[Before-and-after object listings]
________
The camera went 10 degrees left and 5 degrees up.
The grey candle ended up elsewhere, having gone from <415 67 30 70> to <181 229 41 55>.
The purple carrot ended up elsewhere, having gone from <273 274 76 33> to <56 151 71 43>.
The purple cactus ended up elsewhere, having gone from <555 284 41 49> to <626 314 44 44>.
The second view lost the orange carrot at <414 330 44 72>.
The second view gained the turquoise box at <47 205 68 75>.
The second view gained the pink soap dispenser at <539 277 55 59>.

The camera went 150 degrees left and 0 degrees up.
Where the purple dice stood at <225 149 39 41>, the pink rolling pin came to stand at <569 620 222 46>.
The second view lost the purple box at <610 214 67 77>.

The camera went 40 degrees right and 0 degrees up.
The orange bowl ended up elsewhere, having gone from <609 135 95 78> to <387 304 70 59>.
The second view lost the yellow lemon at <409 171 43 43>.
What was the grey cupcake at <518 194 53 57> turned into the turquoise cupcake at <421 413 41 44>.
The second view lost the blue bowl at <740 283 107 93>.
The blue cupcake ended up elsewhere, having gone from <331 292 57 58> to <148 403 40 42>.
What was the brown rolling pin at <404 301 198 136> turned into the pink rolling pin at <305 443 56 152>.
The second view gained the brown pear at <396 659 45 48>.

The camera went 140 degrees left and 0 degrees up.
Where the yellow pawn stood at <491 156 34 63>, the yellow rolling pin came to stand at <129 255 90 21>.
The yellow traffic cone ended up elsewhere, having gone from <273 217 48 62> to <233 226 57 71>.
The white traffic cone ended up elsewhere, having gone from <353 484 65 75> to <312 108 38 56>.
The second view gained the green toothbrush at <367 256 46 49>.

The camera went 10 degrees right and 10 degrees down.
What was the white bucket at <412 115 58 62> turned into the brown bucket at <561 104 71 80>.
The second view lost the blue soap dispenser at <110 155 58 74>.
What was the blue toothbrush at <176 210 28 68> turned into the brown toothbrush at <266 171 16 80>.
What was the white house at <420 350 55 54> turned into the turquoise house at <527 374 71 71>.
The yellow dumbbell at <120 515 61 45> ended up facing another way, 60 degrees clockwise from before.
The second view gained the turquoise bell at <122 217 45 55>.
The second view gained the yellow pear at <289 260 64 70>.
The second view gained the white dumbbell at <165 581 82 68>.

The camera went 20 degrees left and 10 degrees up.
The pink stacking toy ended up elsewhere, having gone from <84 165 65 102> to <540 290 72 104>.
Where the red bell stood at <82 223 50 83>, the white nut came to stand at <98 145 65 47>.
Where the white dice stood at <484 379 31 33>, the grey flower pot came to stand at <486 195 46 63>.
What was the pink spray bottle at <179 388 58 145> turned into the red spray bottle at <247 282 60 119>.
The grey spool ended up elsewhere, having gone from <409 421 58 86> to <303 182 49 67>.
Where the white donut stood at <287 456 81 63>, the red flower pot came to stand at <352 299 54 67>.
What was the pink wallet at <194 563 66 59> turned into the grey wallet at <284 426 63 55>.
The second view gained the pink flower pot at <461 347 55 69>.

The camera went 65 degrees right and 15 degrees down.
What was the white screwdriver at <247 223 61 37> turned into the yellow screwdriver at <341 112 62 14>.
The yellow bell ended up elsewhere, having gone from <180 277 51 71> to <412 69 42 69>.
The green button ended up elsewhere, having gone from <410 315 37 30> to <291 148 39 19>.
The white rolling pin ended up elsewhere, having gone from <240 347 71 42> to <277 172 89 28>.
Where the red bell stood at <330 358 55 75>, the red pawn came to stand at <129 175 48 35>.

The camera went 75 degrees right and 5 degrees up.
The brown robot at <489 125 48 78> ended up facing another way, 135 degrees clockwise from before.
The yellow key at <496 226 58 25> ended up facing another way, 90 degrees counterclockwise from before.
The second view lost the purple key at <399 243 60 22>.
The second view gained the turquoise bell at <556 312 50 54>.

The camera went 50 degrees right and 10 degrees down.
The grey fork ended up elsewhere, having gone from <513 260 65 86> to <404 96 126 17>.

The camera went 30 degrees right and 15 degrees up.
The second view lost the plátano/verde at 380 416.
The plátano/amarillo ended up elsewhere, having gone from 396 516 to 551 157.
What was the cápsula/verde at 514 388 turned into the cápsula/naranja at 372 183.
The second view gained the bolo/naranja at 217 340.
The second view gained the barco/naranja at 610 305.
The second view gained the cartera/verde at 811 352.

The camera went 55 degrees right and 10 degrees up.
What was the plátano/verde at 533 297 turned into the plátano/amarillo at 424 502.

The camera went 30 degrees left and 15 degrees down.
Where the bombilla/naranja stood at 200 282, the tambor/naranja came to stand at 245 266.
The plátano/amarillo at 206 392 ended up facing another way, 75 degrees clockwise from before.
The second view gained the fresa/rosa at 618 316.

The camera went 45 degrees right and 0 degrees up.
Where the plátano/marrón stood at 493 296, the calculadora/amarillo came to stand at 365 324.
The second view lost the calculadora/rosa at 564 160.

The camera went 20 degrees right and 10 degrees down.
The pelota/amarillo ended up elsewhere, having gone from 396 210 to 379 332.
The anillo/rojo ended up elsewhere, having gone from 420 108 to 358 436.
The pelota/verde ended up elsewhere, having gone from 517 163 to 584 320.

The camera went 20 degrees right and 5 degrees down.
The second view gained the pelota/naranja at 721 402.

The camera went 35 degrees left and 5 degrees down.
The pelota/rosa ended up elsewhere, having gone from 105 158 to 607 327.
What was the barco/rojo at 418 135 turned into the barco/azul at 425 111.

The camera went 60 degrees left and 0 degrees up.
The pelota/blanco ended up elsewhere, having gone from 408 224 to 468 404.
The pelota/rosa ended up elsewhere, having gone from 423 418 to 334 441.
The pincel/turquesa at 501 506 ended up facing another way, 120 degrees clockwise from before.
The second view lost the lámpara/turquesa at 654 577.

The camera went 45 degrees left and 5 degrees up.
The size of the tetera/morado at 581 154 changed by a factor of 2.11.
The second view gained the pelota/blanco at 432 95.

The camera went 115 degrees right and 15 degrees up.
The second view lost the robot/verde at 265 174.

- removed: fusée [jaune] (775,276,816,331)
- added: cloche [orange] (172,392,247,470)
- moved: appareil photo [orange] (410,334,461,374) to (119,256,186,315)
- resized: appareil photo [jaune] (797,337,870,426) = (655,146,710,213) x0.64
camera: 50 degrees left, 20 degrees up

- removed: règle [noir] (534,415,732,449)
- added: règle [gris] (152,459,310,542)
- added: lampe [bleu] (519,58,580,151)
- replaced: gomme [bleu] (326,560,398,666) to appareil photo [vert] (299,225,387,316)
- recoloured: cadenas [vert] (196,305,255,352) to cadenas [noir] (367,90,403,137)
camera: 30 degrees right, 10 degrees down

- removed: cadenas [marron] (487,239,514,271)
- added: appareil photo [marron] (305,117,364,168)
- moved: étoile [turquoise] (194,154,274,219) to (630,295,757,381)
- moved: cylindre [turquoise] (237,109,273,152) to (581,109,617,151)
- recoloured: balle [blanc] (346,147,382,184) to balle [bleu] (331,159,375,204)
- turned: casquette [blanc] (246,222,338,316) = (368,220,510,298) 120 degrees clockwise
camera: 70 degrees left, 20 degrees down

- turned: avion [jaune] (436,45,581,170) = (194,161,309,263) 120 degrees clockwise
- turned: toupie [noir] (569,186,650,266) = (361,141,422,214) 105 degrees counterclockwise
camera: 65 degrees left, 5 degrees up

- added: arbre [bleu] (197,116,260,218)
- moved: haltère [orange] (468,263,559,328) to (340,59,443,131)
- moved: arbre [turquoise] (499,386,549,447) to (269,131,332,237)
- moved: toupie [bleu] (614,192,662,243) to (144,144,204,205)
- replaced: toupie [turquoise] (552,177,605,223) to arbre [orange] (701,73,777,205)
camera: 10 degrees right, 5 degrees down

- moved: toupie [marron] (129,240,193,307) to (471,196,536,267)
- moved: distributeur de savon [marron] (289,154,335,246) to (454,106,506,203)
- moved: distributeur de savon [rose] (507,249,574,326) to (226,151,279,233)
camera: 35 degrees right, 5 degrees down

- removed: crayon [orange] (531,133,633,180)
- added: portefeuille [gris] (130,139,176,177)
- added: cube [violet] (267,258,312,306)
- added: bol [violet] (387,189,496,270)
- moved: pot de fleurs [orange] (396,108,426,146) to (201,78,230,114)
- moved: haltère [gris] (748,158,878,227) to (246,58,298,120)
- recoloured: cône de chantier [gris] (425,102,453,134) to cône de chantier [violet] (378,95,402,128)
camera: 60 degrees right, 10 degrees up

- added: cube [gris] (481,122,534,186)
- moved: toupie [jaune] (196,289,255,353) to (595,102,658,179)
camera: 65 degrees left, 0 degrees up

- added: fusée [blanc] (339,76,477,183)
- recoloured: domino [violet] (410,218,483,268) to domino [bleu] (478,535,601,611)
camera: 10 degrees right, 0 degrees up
________
* **TO DO**
Show all lines above holding the word "carrot".

* **REPLY TO THE EXERCISE**
The purple carrot ended up elsewhere, having gone from <273 274 76 33> to <56 151 71 43>.
The second view lost the orange carrot at <414 330 44 72>.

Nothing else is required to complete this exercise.